### Data shown
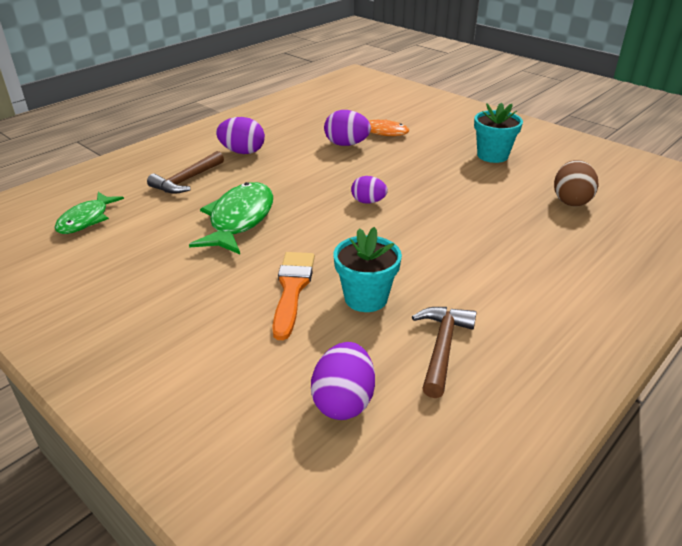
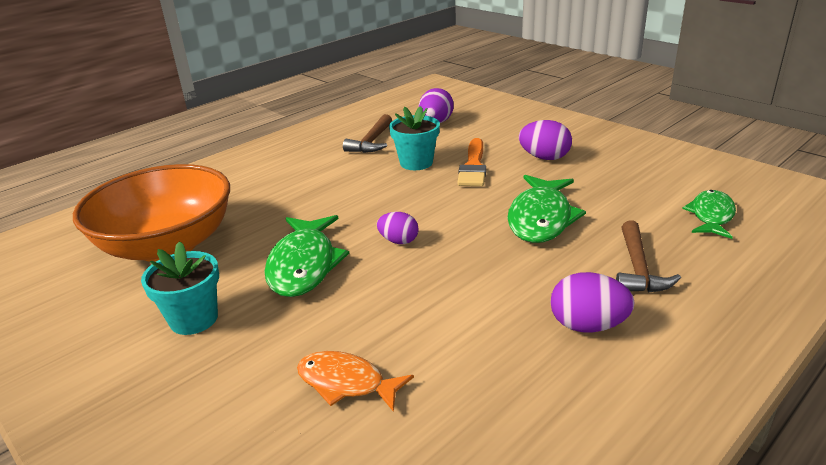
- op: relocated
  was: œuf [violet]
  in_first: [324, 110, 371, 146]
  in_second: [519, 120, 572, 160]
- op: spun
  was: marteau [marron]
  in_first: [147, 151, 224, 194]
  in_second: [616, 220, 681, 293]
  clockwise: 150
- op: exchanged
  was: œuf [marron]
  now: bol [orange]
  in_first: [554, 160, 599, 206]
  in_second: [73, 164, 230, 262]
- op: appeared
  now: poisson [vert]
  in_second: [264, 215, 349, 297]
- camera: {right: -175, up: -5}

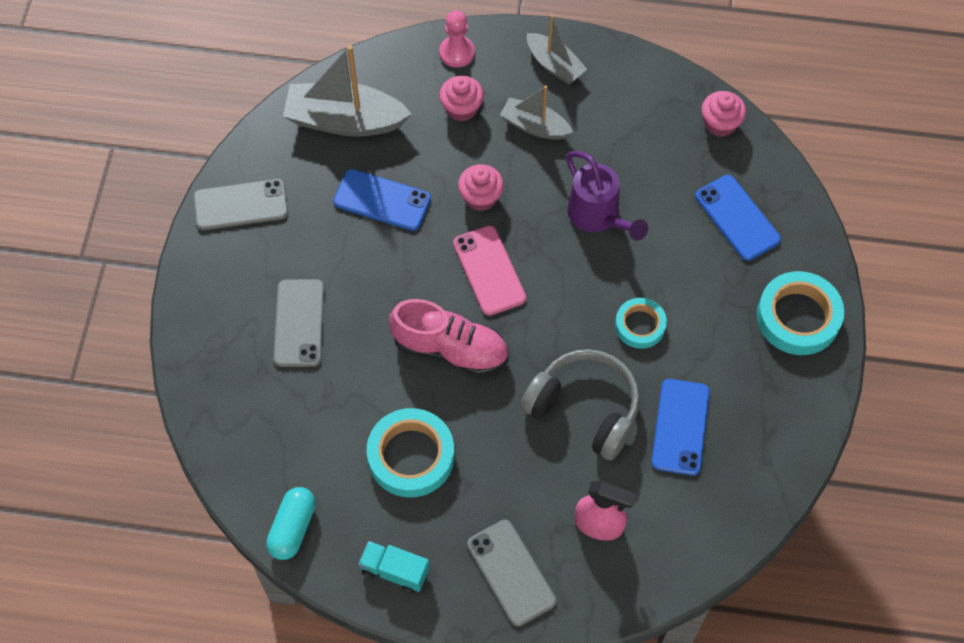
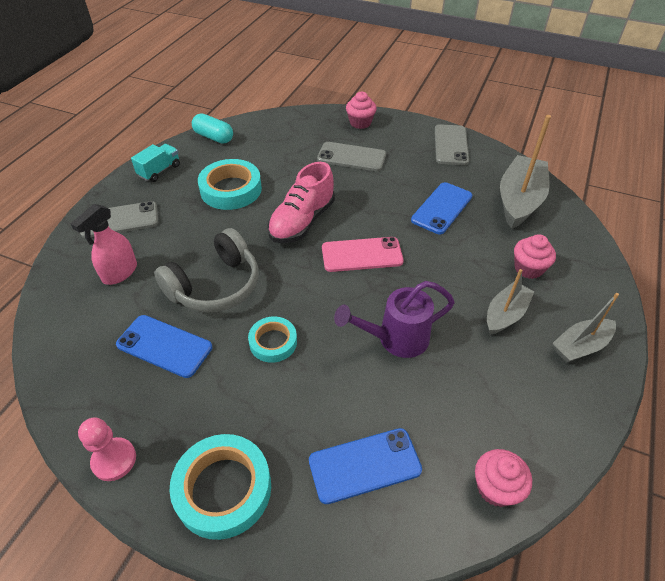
- op: relocated
  was: pion [rose]
  in_first: [439, 11, 475, 68]
  in_second: [78, 417, 136, 481]
- op: relocated
  was: muffin [rose]
  in_first: [458, 164, 504, 211]
  in_second: [346, 92, 377, 129]
- camera: {right: 105, up: -15}

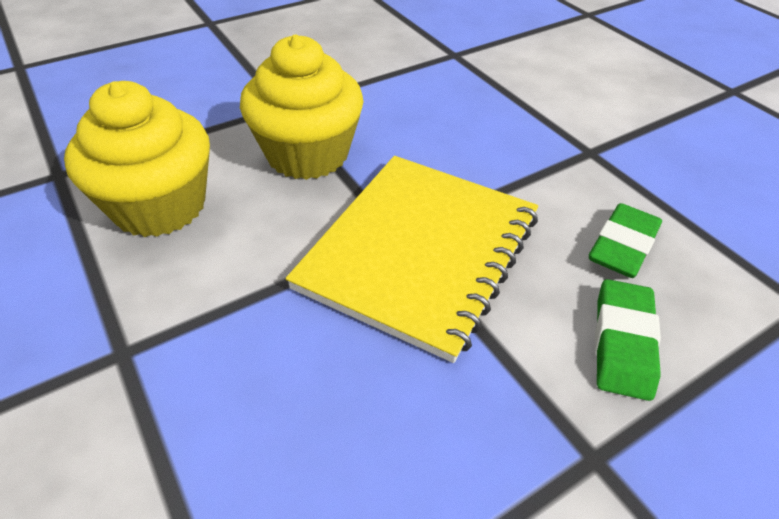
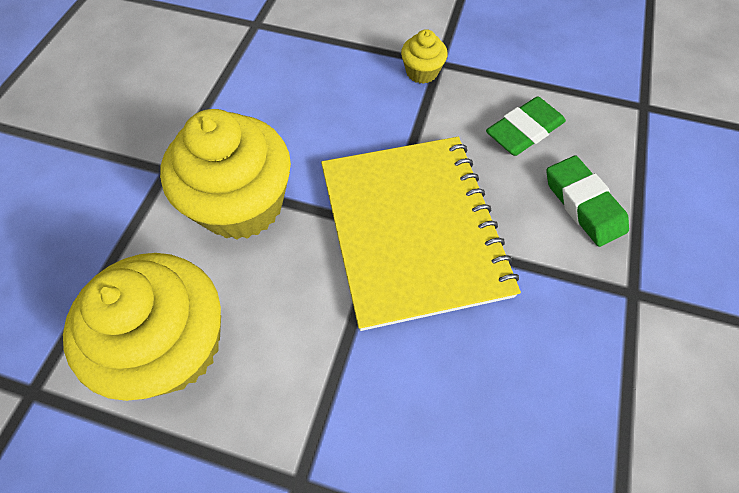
- op: spun
  was: gomme [vert]
  in_first: [589, 203, 662, 278]
  in_second: [486, 97, 566, 156]
  clockwise: 60
- op: appeared
  now: muffin [jaune]
  in_second: [401, 29, 448, 84]
- camera: {right: -40, up: 15}

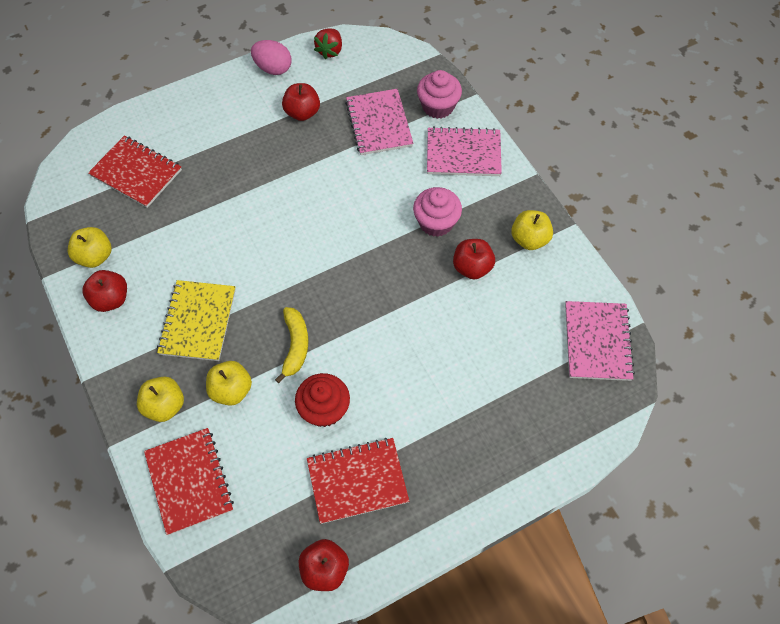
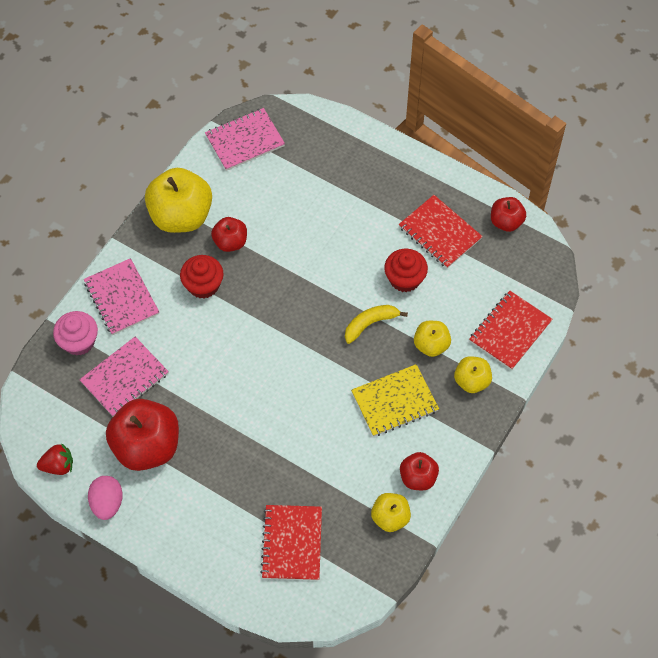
- op: size
  was: pomme [rouge]
  in_first: [282, 83, 320, 121]
  in_second: [106, 399, 179, 471]
  ratio: 1.87
- op: colour
  was: muffin [rose]
  now: muffin [rouge]
  in_first: [413, 187, 462, 237]
  in_second: [180, 255, 224, 299]
- op: size
  was: pomme [jaune]
  in_first: [511, 210, 553, 250]
  in_second: [145, 168, 212, 233]
  ratio: 1.87
- camera: {right: -120, up: 0}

### Exercise prompt
Every entry is to be transcribed exactly, but the pictures are to be left out.

### Finished task
- op: relocated
  was: œuf [violet]
  in_first: [324, 110, 371, 146]
  in_second: [519, 120, 572, 160]
- op: spun
  was: marteau [marron]
  in_first: [147, 151, 224, 194]
  in_second: [616, 220, 681, 293]
  clockwise: 150
- op: exchanged
  was: œuf [marron]
  now: bol [orange]
  in_first: [554, 160, 599, 206]
  in_second: [73, 164, 230, 262]
- op: appeared
  now: poisson [vert]
  in_second: [264, 215, 349, 297]
- camera: {right: -175, up: -5}

- op: relocated
  was: pion [rose]
  in_first: [439, 11, 475, 68]
  in_second: [78, 417, 136, 481]
- op: relocated
  was: muffin [rose]
  in_first: [458, 164, 504, 211]
  in_second: [346, 92, 377, 129]
- camera: {right: 105, up: -15}

- op: spun
  was: gomme [vert]
  in_first: [589, 203, 662, 278]
  in_second: [486, 97, 566, 156]
  clockwise: 60
- op: appeared
  now: muffin [jaune]
  in_second: [401, 29, 448, 84]
- camera: {right: -40, up: 15}

- op: size
  was: pomme [rouge]
  in_first: [282, 83, 320, 121]
  in_second: [106, 399, 179, 471]
  ratio: 1.87
- op: colour
  was: muffin [rose]
  now: muffin [rouge]
  in_first: [413, 187, 462, 237]
  in_second: [180, 255, 224, 299]
- op: size
  was: pomme [jaune]
  in_first: [511, 210, 553, 250]
  in_second: [145, 168, 212, 233]
  ratio: 1.87
- camera: {right: -120, up: 0}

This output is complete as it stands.